───── Records supplied ─────
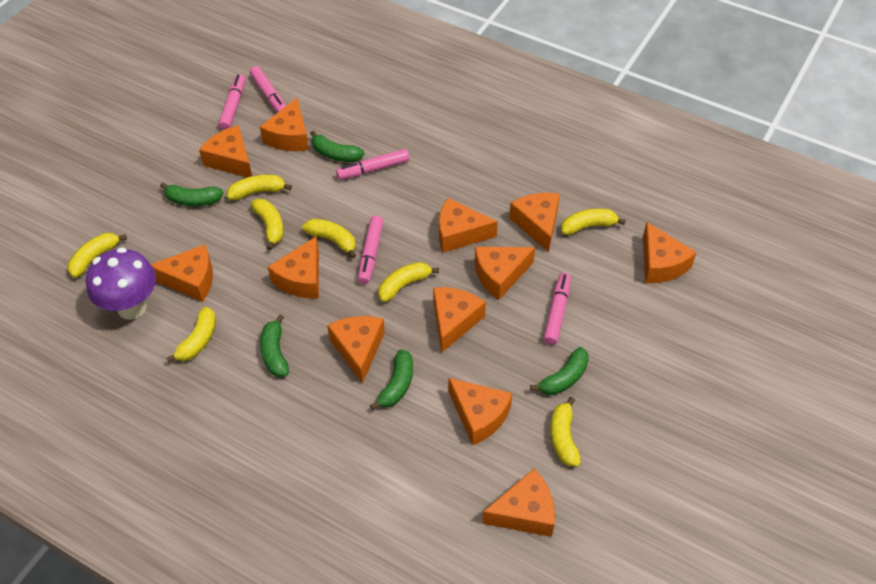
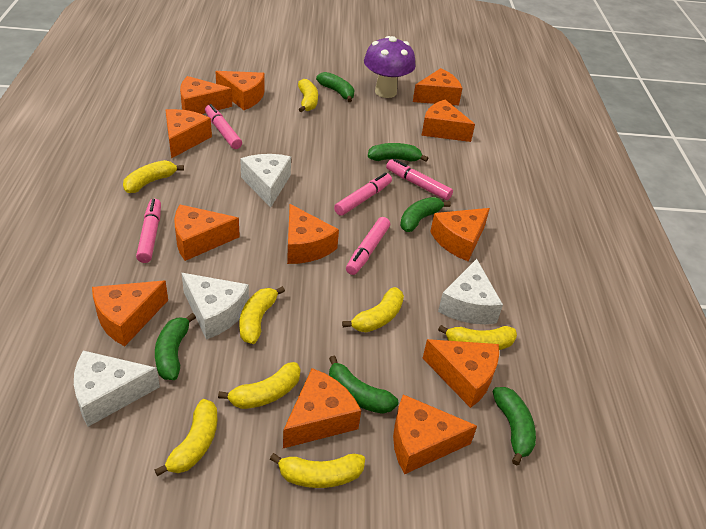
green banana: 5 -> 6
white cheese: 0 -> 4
─────
───── Records supplied ─────
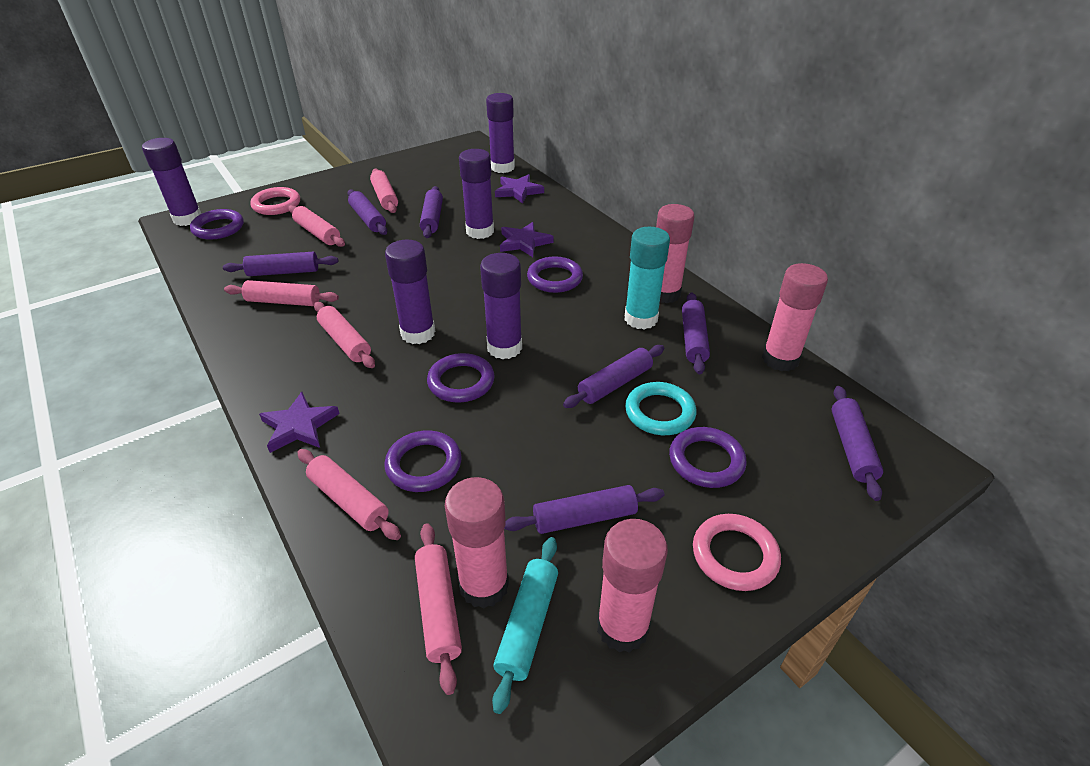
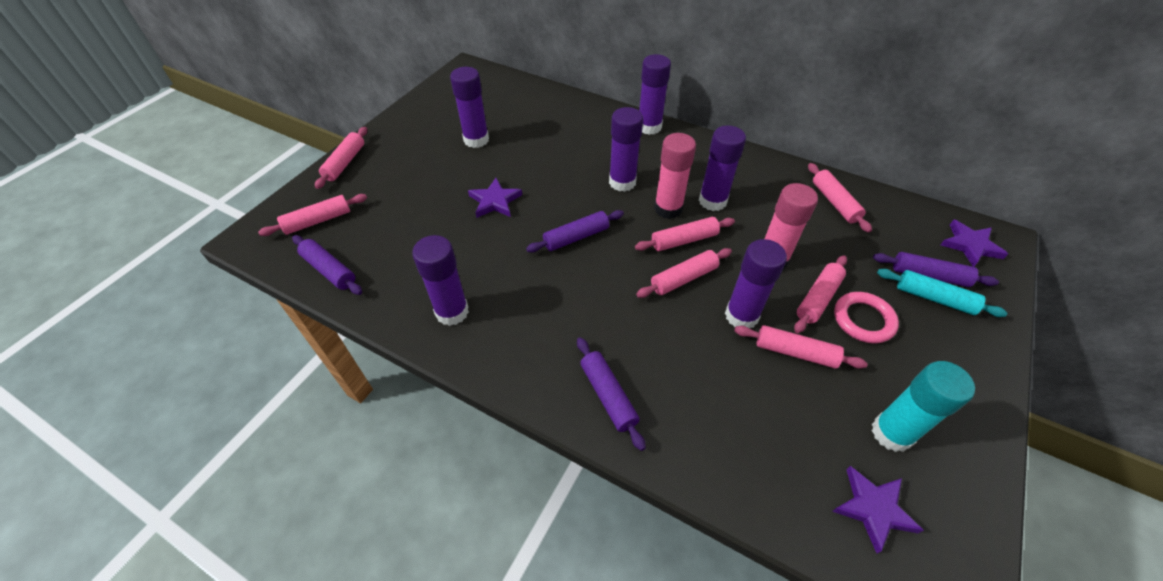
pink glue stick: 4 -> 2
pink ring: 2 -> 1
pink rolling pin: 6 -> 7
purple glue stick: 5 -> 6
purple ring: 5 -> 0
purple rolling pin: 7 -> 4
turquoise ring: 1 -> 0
─────
Using the entries above, return exactly the lines from the line with "pink ring: 2 -> 1" to the line with "turquoise ring: 1 -> 0", counting both of those lines.

pink ring: 2 -> 1
pink rolling pin: 6 -> 7
purple glue stick: 5 -> 6
purple ring: 5 -> 0
purple rolling pin: 7 -> 4
turquoise ring: 1 -> 0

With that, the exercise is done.